- [BRIEF]
In the entries below, find the line with "purple star [161,426,248,488]" and print exactly every line from there up to and including the line with "yellow cake [698,452,797,550]", with no other lines.

[Collected data entries]
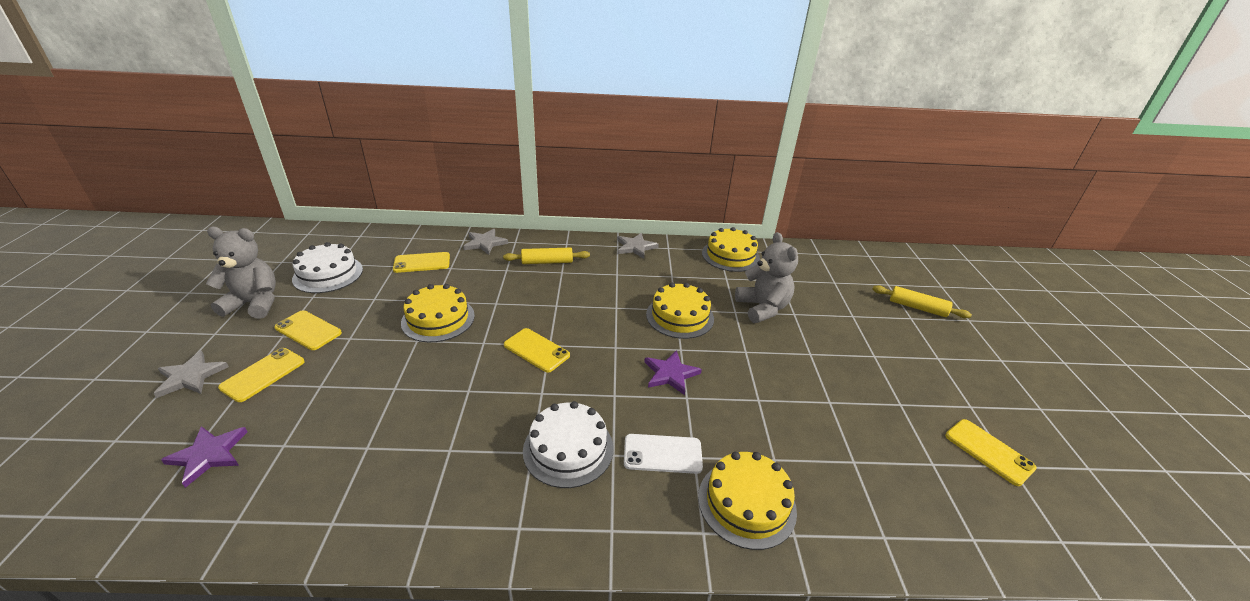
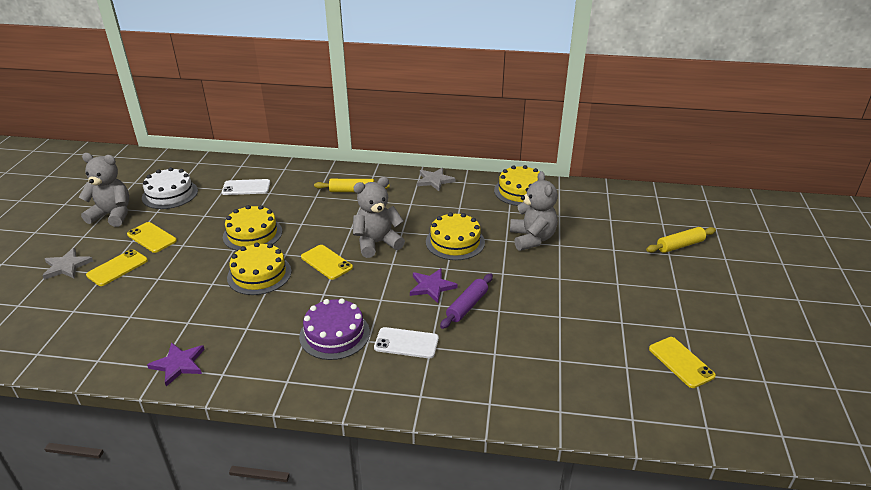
camera: 10 degrees right, 0 degrees up
purple star [161,426,248,488] -> purple star moved to [147,342,205,386]
yellow phone [393,252,450,273] -> white phone [222,179,270,195]
grey star [463,229,508,255] -> none
white cake [523,401,614,488] -> purple cake [299,298,370,360]
yellow cake [698,452,797,550] -> yellow cake moved to [227,242,291,295]
yellow rolling pin [872,285,972,318] -> yellow rolling pin turned 60 degrees counterclockwise [646,227,716,253]
none -> grey teddy bear [353,177,405,258]
none -> purple rolling pin [440,274,493,329]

- [SOLUTION TO THIS TASK]
purple star [161,426,248,488] -> purple star moved to [147,342,205,386]
yellow phone [393,252,450,273] -> white phone [222,179,270,195]
grey star [463,229,508,255] -> none
white cake [523,401,614,488] -> purple cake [299,298,370,360]
yellow cake [698,452,797,550] -> yellow cake moved to [227,242,291,295]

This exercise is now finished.